Exercise aim
Work out how many lines of the material below contain the word "none", then write that number alone.

_ _ _

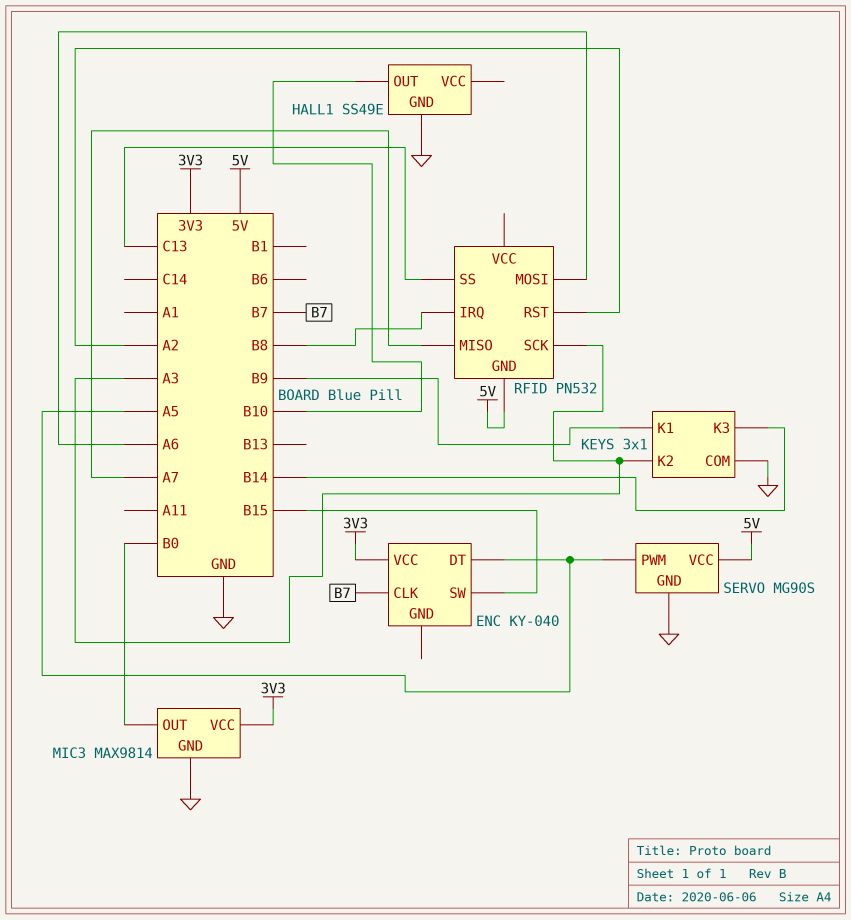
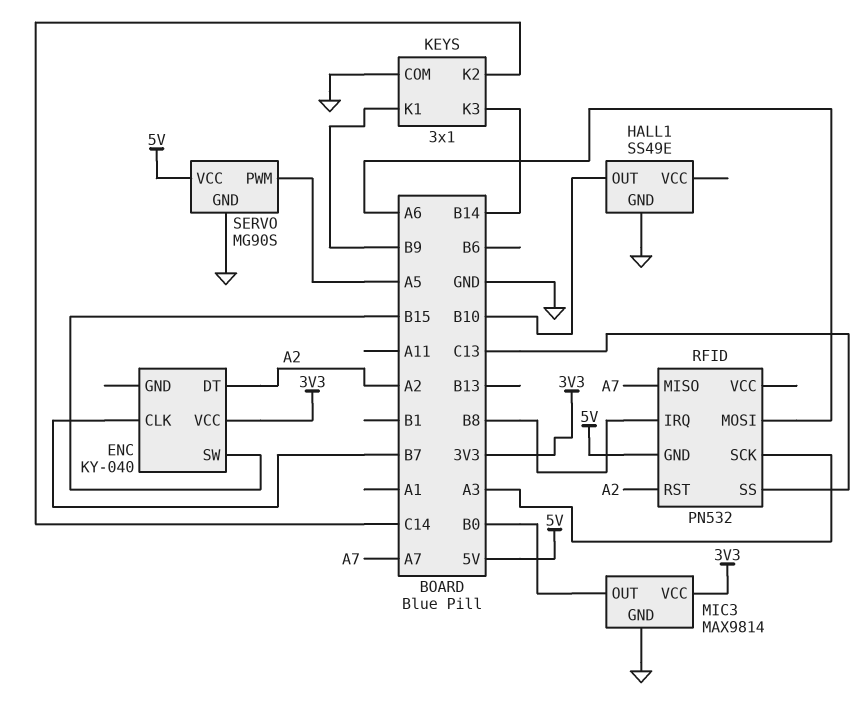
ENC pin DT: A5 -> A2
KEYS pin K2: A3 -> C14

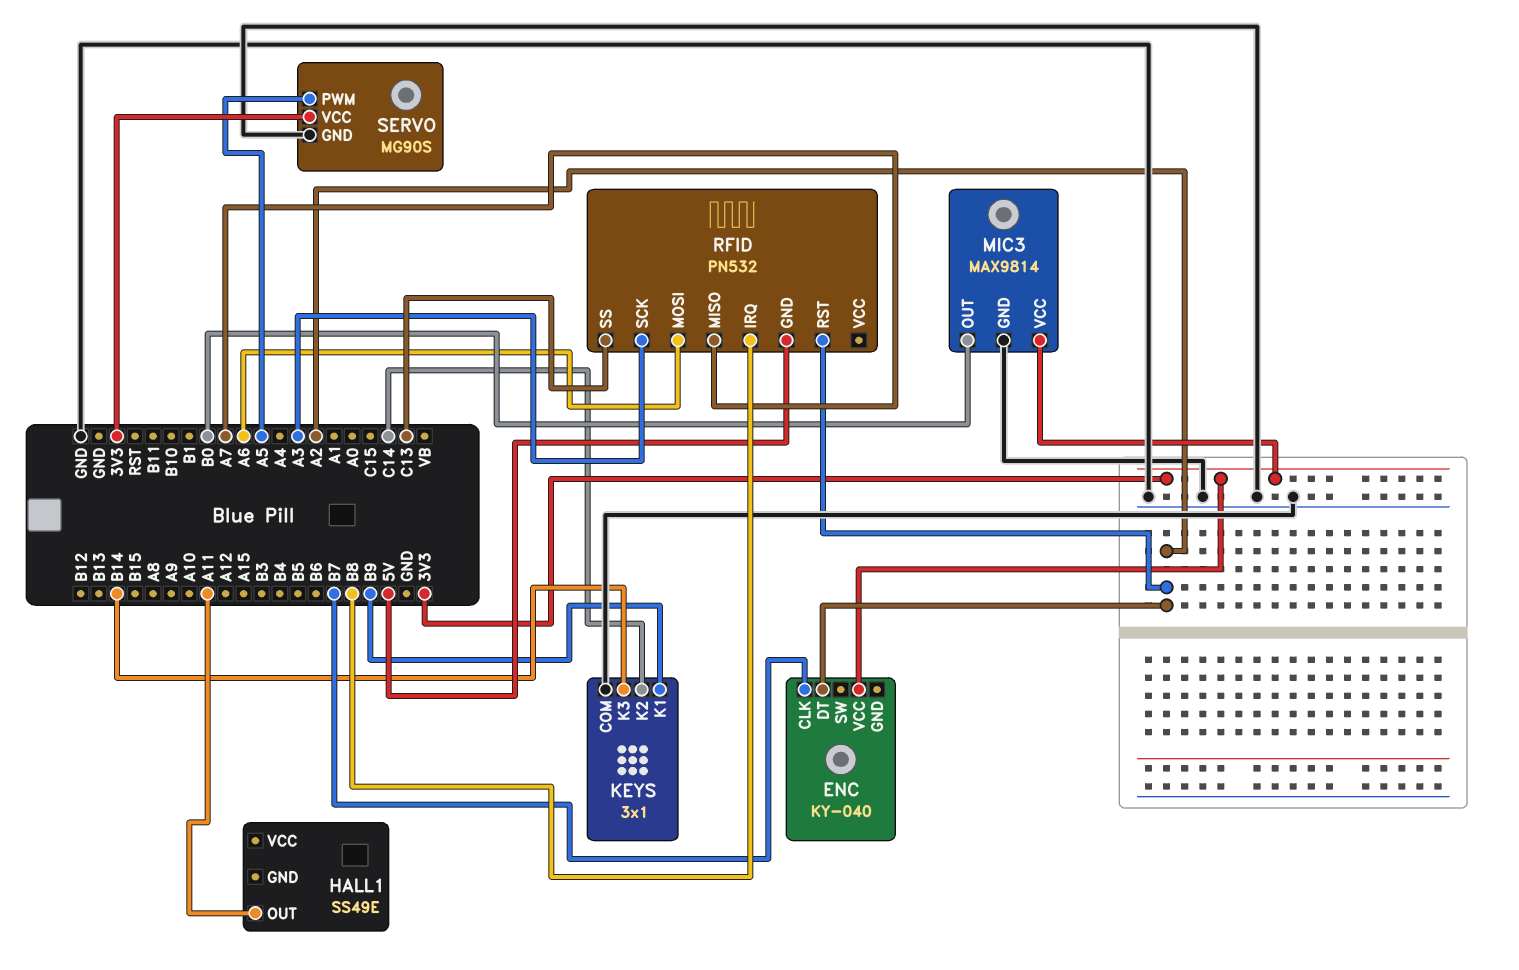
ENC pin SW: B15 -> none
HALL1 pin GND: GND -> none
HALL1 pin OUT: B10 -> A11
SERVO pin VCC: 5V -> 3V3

_ _ _

Solution to the exercise
2